→ What you are asked to do
A verbatim copy of the lines from the one with "(488, 476) = (327, 523): orange" through the final line below is required; print it and nothing else.

Records from a collection:
......
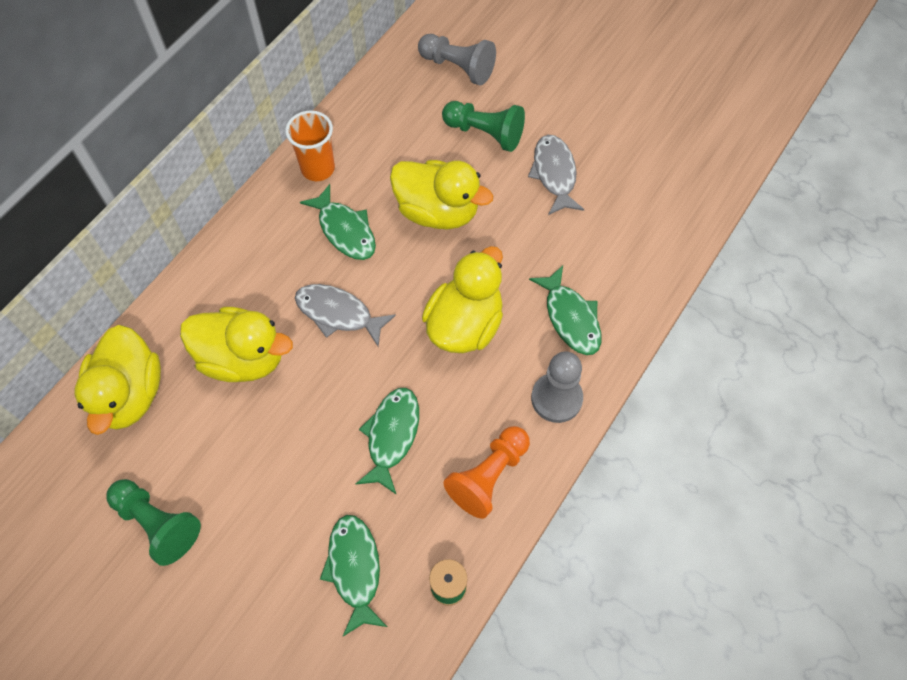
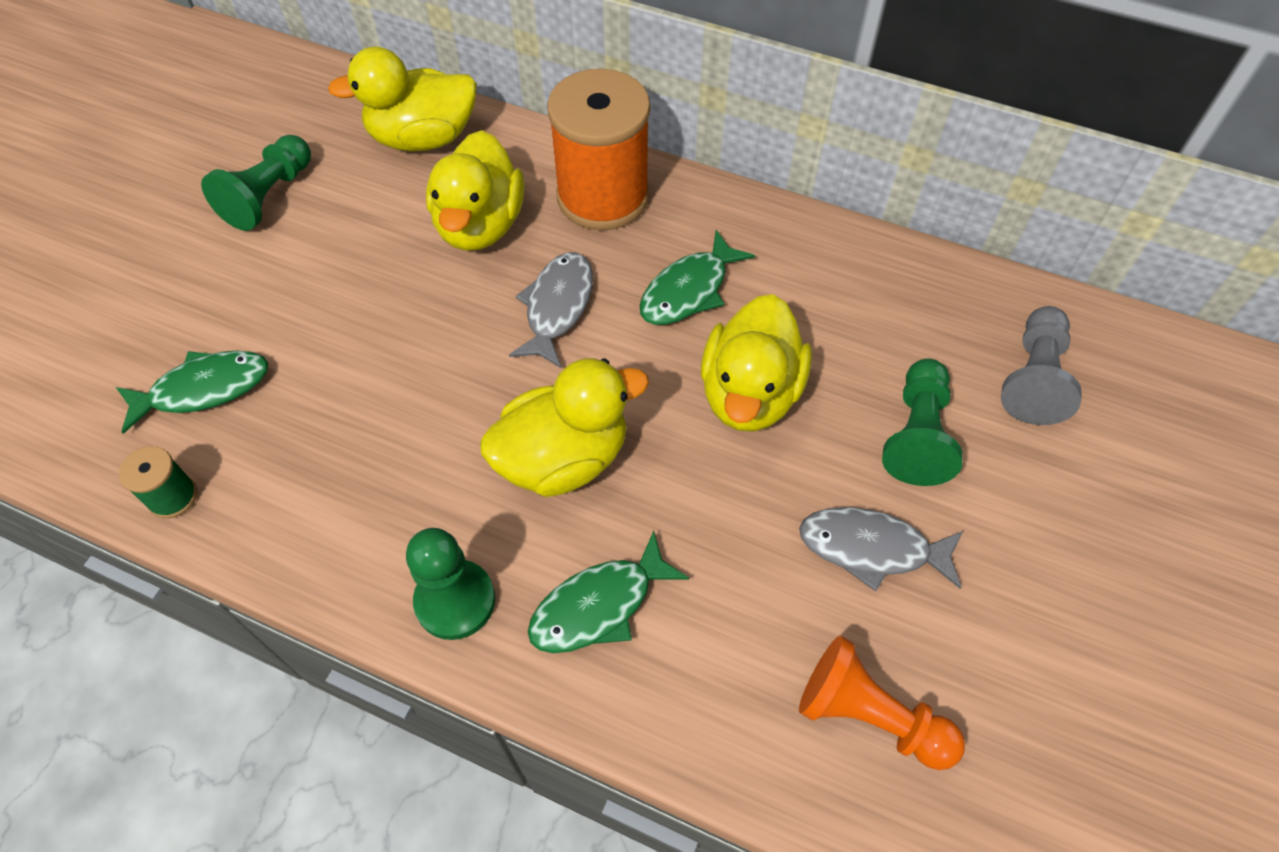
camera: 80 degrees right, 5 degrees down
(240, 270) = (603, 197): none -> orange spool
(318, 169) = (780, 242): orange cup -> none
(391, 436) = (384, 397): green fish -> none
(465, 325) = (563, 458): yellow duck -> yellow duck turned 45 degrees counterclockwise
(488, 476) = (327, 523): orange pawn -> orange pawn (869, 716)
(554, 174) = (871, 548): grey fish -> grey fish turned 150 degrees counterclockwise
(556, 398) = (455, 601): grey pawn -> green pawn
......
→ The completed task
(488, 476) = (327, 523): orange pawn -> orange pawn (869, 716)
(554, 174) = (871, 548): grey fish -> grey fish turned 150 degrees counterclockwise
(556, 398) = (455, 601): grey pawn -> green pawn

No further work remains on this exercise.